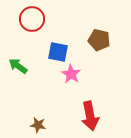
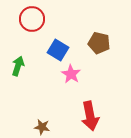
brown pentagon: moved 3 px down
blue square: moved 2 px up; rotated 20 degrees clockwise
green arrow: rotated 72 degrees clockwise
brown star: moved 4 px right, 2 px down
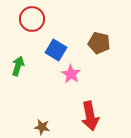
blue square: moved 2 px left
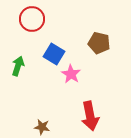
blue square: moved 2 px left, 4 px down
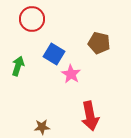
brown star: rotated 14 degrees counterclockwise
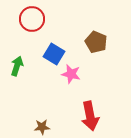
brown pentagon: moved 3 px left, 1 px up; rotated 10 degrees clockwise
green arrow: moved 1 px left
pink star: rotated 18 degrees counterclockwise
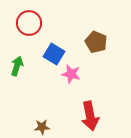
red circle: moved 3 px left, 4 px down
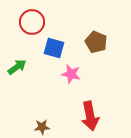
red circle: moved 3 px right, 1 px up
blue square: moved 6 px up; rotated 15 degrees counterclockwise
green arrow: moved 1 px down; rotated 36 degrees clockwise
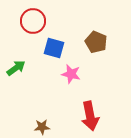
red circle: moved 1 px right, 1 px up
green arrow: moved 1 px left, 1 px down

■ ANGABEN ZUR AUFGABE:
Gib alle Zeilen noch einmal wieder und tausche dabei jedes „blue square“ gegen „yellow hexagon“, ohne sonst etwas zu ändern. Die Bilder lässt du in deiner Antwort weg.

■ LÖSUNG DER AUFGABE:
brown pentagon: moved 3 px down
yellow hexagon: moved 2 px up; rotated 20 degrees clockwise
green arrow: rotated 72 degrees clockwise
brown star: moved 4 px right, 2 px down
yellow hexagon: moved 2 px left
yellow hexagon: moved 2 px left, 4 px down
brown star: rotated 14 degrees counterclockwise
brown pentagon: moved 3 px left, 1 px up; rotated 10 degrees clockwise
green arrow: moved 1 px left
pink star: rotated 18 degrees counterclockwise
red circle: moved 3 px left, 4 px down
red circle: moved 3 px right, 1 px up
yellow hexagon: moved 6 px up; rotated 15 degrees counterclockwise
green arrow: moved 1 px down; rotated 36 degrees clockwise
red circle: moved 1 px right, 1 px up
green arrow: moved 1 px left, 1 px down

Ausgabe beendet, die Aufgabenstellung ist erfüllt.